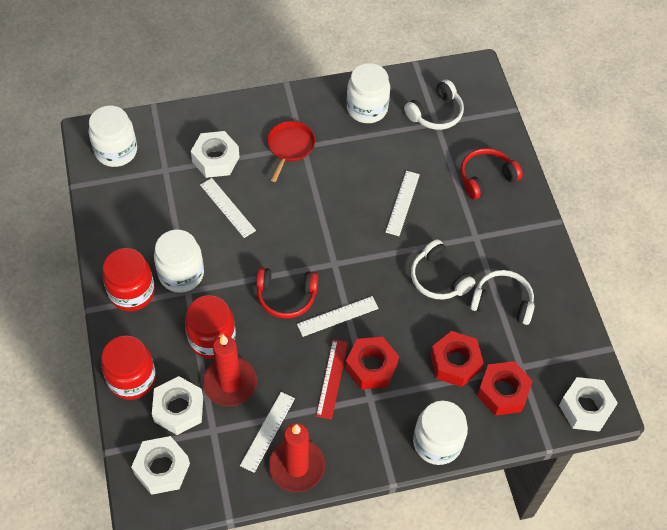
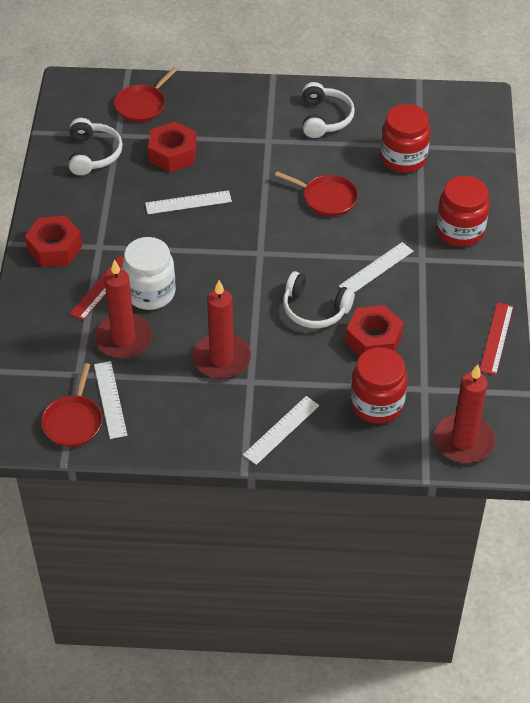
red candle: 2 -> 3
red headphones: 2 -> 0
red pan: 1 -> 3
red ruler: 1 -> 2
white jar: 4 -> 1
white nut: 4 -> 0

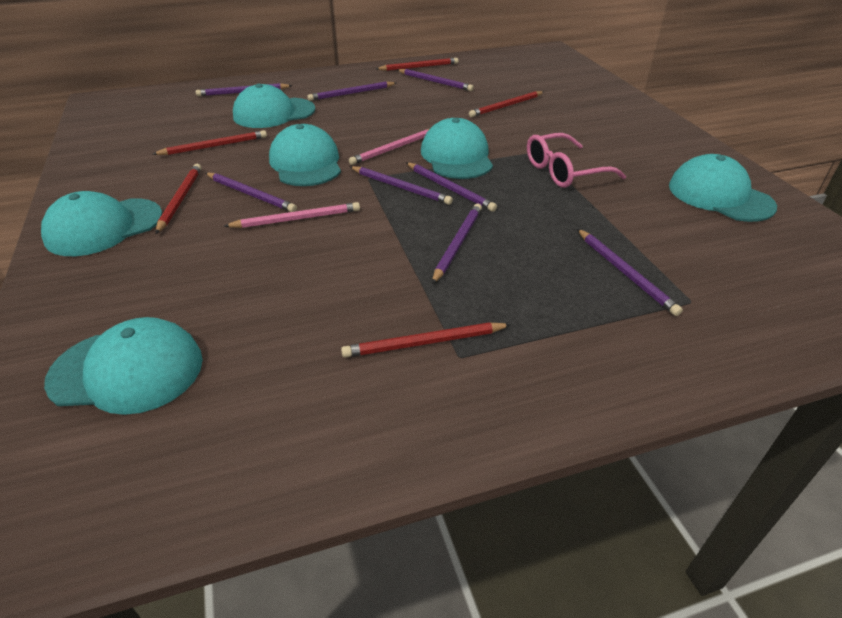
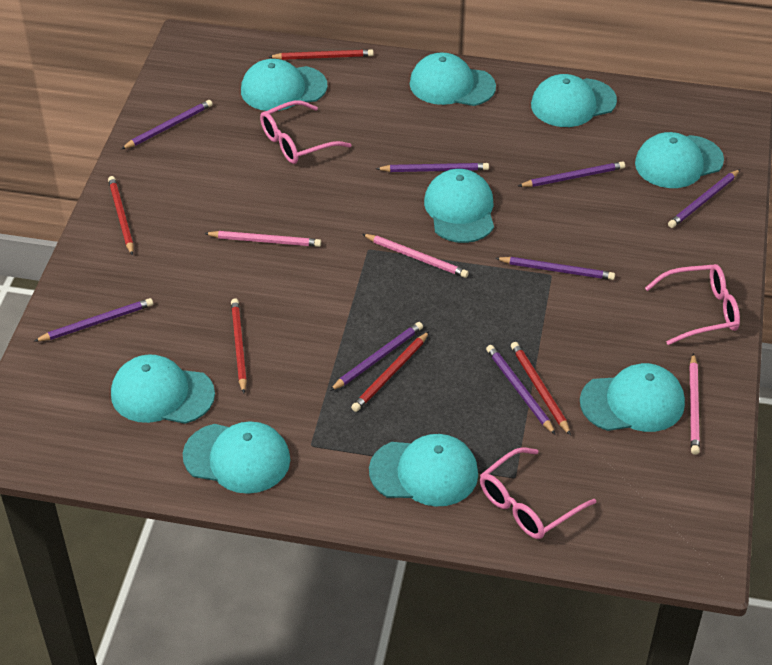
pink glasses: 1 -> 3
pink pencil: 2 -> 3
turquoise cap: 6 -> 9

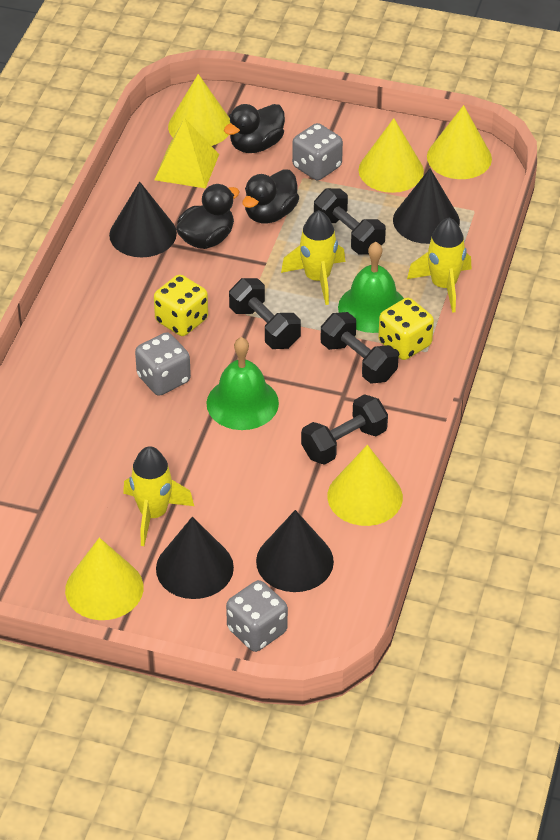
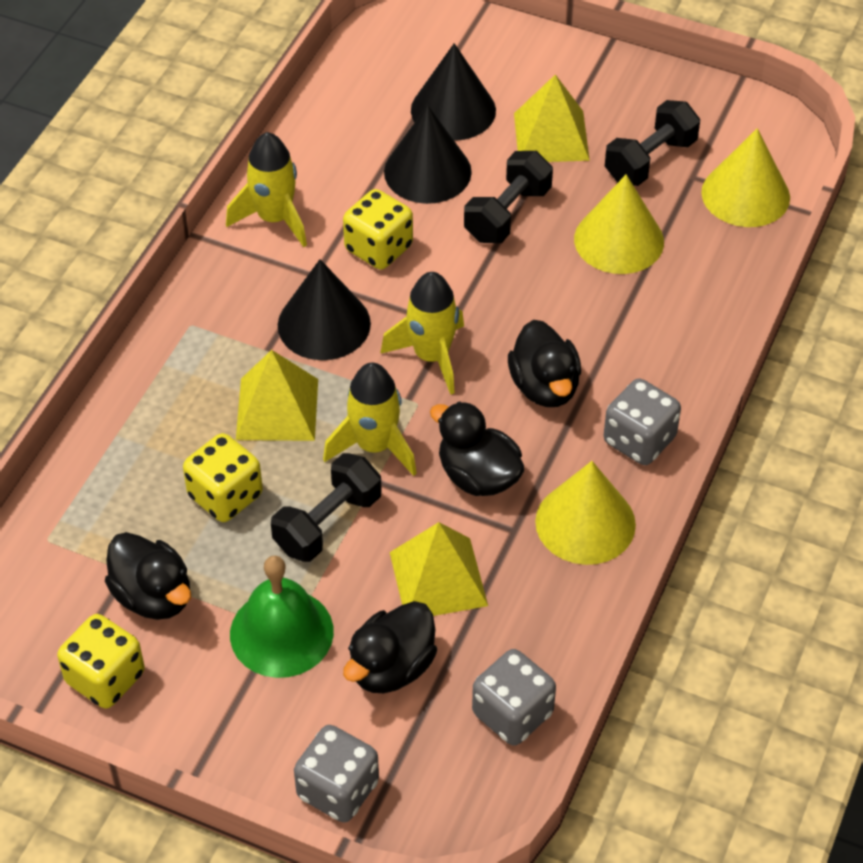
black cone: 4 -> 3
black duck: 3 -> 4
black dumbbell: 4 -> 3
green bell: 2 -> 1
yellow cone: 5 -> 3
yellow dice: 2 -> 3
yellow pyramid: 1 -> 3

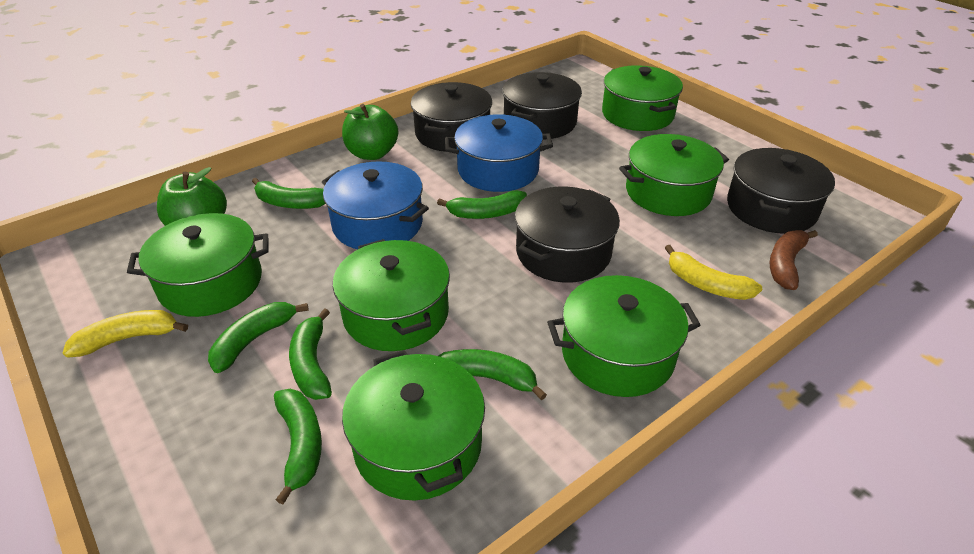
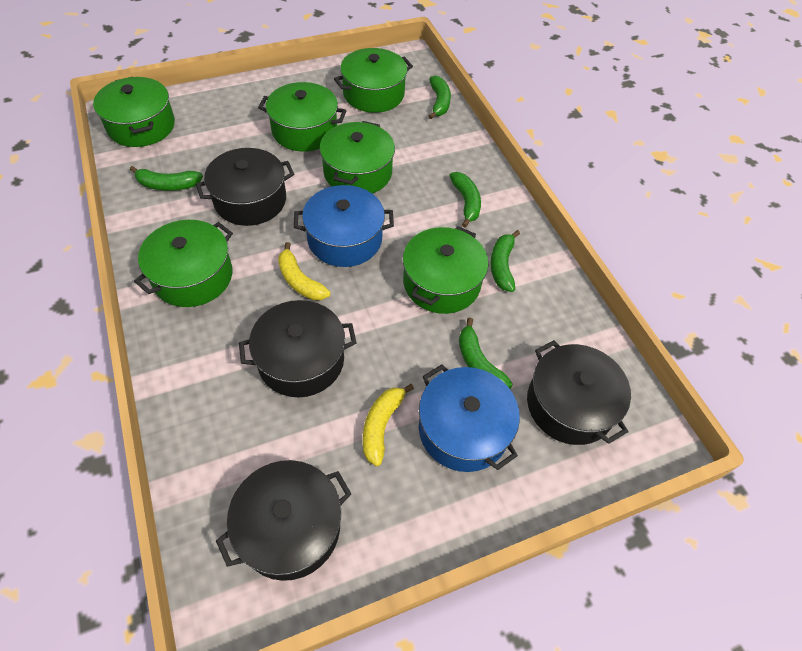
brown banana: 1 -> 0
green apple: 2 -> 0
green banana: 6 -> 5

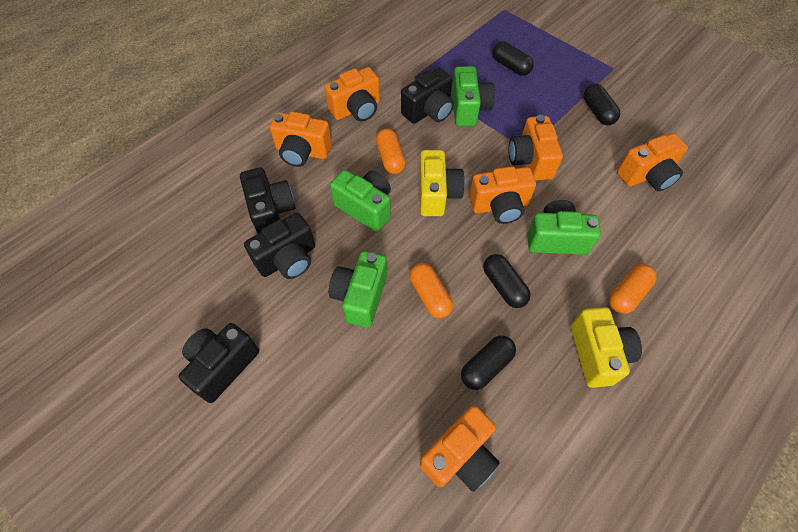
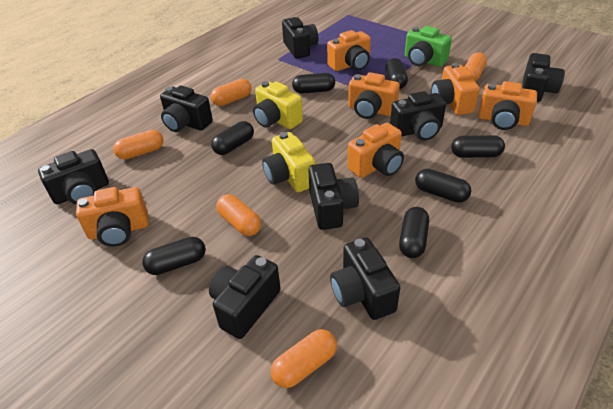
black camera: 4 -> 8
black capsule: 4 -> 7
green camera: 4 -> 1
orange capsule: 3 -> 5

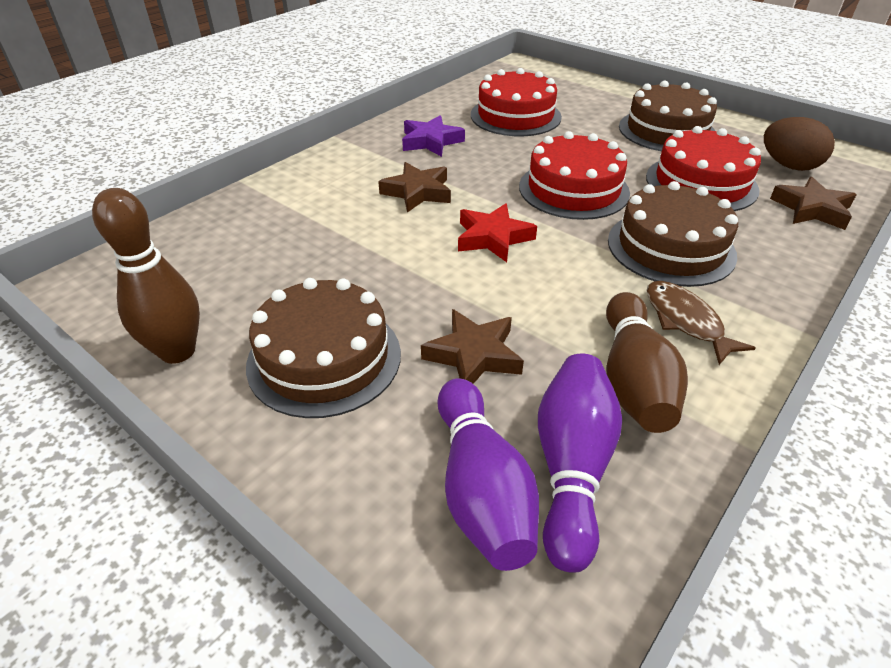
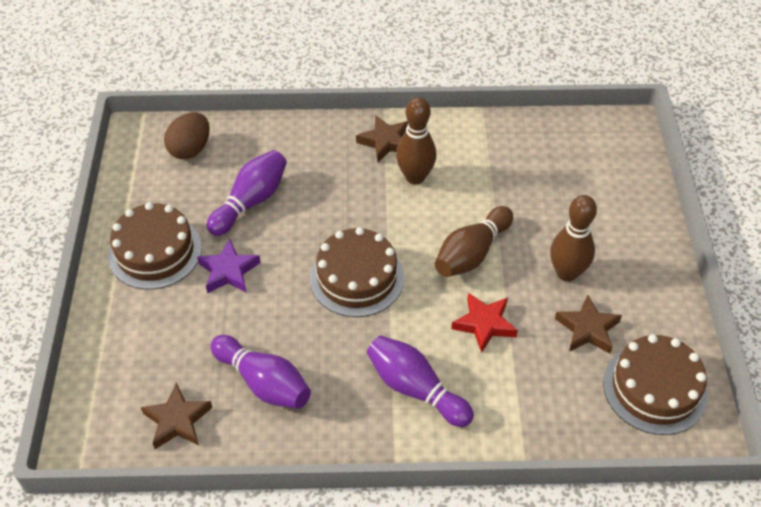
brown bowling pin: 2 -> 3
brown fish: 1 -> 0
purple bowling pin: 2 -> 3
red cake: 3 -> 0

▶ _WORK TO COMPLETE_
It would help to have the listing above repeated exactly, with all images removed.

▶ _RESPONSE_
red candle: 2 -> 3
red headphones: 2 -> 0
red pan: 1 -> 3
red ruler: 1 -> 2
white jar: 4 -> 1
white nut: 4 -> 0

pink glasses: 1 -> 3
pink pencil: 2 -> 3
turquoise cap: 6 -> 9

black cone: 4 -> 3
black duck: 3 -> 4
black dumbbell: 4 -> 3
green bell: 2 -> 1
yellow cone: 5 -> 3
yellow dice: 2 -> 3
yellow pyramid: 1 -> 3

brown banana: 1 -> 0
green apple: 2 -> 0
green banana: 6 -> 5

black camera: 4 -> 8
black capsule: 4 -> 7
green camera: 4 -> 1
orange capsule: 3 -> 5

brown bowling pin: 2 -> 3
brown fish: 1 -> 0
purple bowling pin: 2 -> 3
red cake: 3 -> 0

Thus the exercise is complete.